* _To do_: Rewrite the data below as a numbered list with one line per entry, skipping the blank lines and omitting the pictures.

▬▬▬

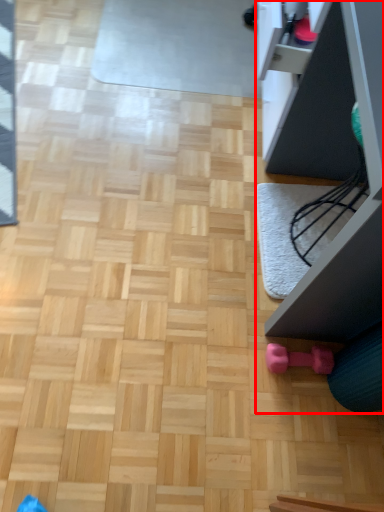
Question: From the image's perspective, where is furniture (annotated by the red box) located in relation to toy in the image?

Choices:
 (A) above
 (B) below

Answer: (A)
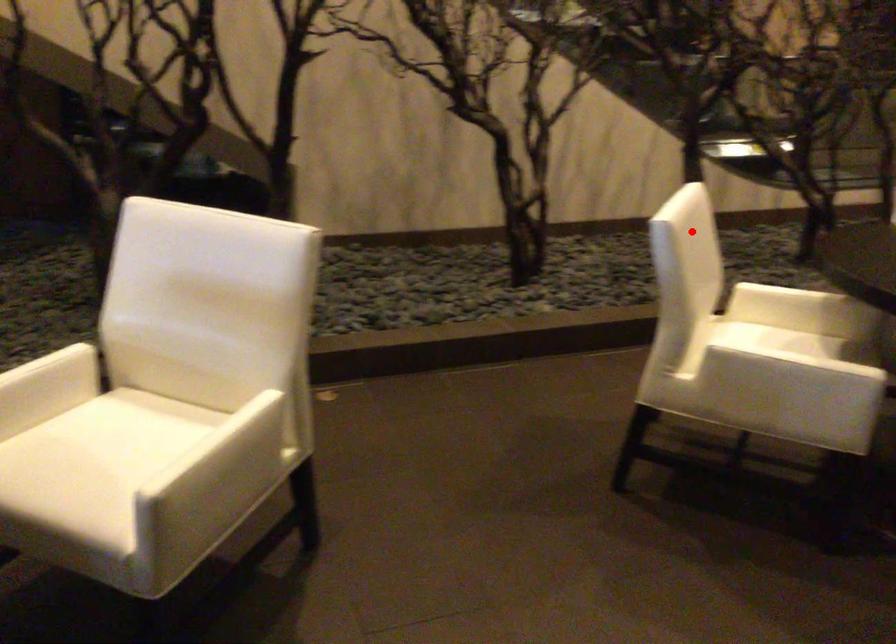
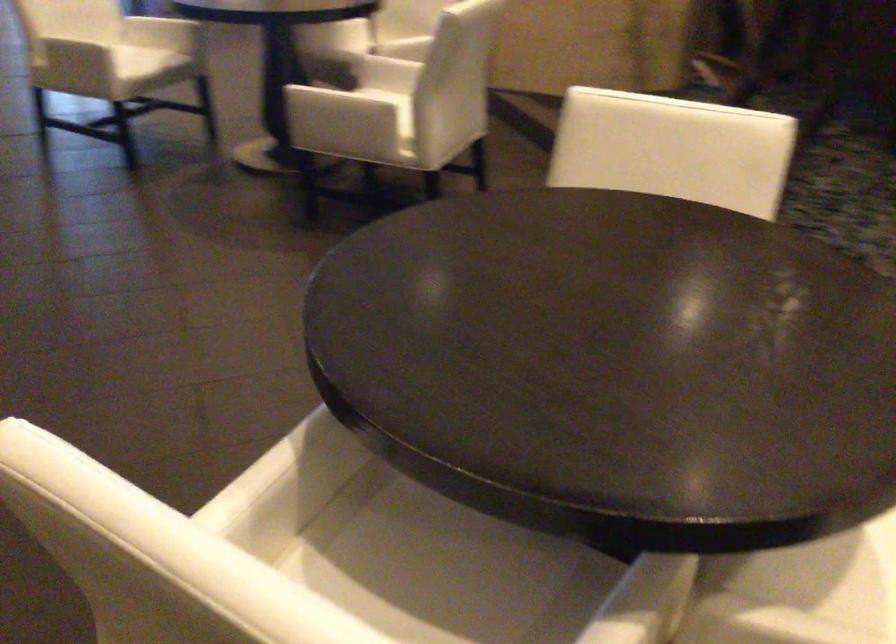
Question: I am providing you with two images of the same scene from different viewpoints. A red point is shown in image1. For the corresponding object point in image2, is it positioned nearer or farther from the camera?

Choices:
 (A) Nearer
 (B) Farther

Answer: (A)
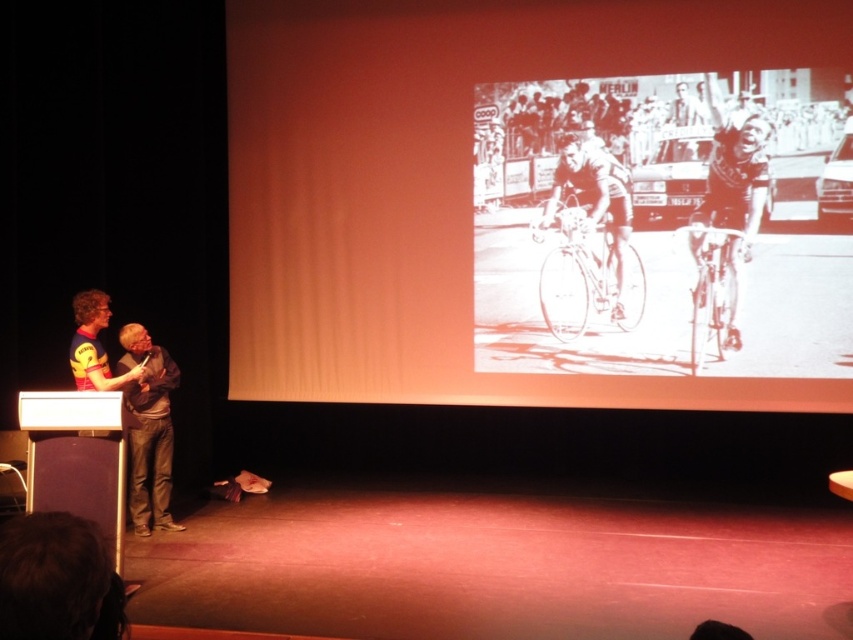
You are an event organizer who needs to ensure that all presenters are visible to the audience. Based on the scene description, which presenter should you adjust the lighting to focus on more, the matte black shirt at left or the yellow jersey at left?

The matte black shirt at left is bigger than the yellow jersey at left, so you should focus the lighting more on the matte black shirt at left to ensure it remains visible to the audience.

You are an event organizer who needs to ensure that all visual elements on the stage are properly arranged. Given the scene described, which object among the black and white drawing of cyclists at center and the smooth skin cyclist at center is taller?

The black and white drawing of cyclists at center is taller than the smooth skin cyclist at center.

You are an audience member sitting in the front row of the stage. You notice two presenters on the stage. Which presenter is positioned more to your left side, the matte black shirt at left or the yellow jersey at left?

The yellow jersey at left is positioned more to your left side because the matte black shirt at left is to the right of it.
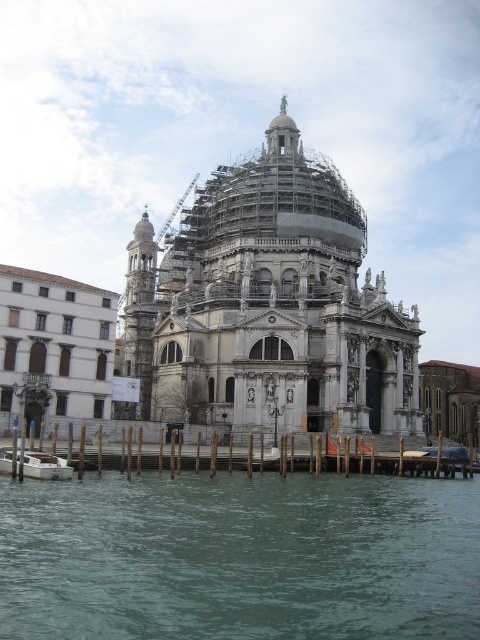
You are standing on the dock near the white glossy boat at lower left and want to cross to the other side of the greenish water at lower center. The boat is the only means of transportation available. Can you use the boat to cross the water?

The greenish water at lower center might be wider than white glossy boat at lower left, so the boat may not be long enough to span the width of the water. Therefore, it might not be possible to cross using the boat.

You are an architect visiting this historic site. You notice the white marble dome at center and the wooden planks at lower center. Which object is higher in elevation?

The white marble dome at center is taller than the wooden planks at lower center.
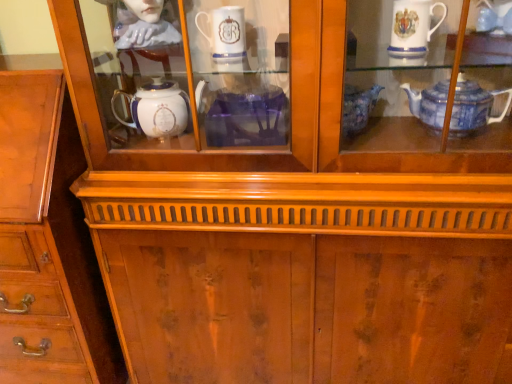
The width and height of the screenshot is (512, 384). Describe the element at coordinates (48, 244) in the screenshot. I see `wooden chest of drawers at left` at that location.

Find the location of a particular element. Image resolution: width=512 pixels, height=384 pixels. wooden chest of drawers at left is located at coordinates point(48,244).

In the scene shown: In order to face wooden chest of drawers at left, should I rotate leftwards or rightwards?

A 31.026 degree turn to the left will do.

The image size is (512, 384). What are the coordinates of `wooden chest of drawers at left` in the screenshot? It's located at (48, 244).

▬▬▬

* _Exercise solution_:
1. Question: From the image's perspective, where is furniture (annotated by the red box) located in relation to toy in the image?
2. Choices:
3.  (A) above
4.  (B) below
5. Answer: (A)
6. Question: I am providing you with two images of the same scene from different viewpoints. A red point is shown in image1. For the corresponding object point in image2, is it positioned nearer or farther from the camera?
7. Choices:
8.  (A) Nearer
9.  (B) Farther
10. Answer: (A)
11. You are an event organizer who needs to ensure that all presenters are visible to the audience. Based on the scene description, which presenter should you adjust the lighting to focus on more, the matte black shirt at left or the yellow jersey at left?
12. The matte black shirt at left is bigger than the yellow jersey at left, so you should focus the lighting more on the matte black shirt at left to ensure it remains visible to the audience.
13. You are an event organizer who needs to ensure that all visual elements on the stage are properly arranged. Given the scene described, which object among the black and white drawing of cyclists at center and the smooth skin cyclist at center is taller?
14. The black and white drawing of cyclists at center is taller than the smooth skin cyclist at center.
15. You are an audience member sitting in the front row of the stage. You notice two presenters on the stage. Which presenter is positioned more to your left side, the matte black shirt at left or the yellow jersey at left?
16. The yellow jersey at left is positioned more to your left side because the matte black shirt at left is to the right of it.
17. You are standing on the dock near the white glossy boat at lower left and want to cross to the other side of the greenish water at lower center. The boat is the only means of transportation available. Can you use the boat to cross the water?
18. The greenish water at lower center might be wider than white glossy boat at lower left, so the boat may not be long enough to span the width of the water. Therefore, it might not be possible to cross using the boat.
19. You are an architect visiting this historic site. You notice the white marble dome at center and the wooden planks at lower center. Which object is higher in elevation?
20. The white marble dome at center is taller than the wooden planks at lower center.
21. The width and height of the screenshot is (512, 384). Describe the element at coordinates (48, 244) in the screenshot. I see `wooden chest of drawers at left` at that location.
22. Find the location of a particular element. Image resolution: width=512 pixels, height=384 pixels. wooden chest of drawers at left is located at coordinates point(48,244).
23. In the scene shown: In order to face wooden chest of drawers at left, should I rotate leftwards or rightwards?
24. A 31.026 degree turn to the left will do.
25. The image size is (512, 384). What are the coordinates of `wooden chest of drawers at left` in the screenshot? It's located at (48, 244).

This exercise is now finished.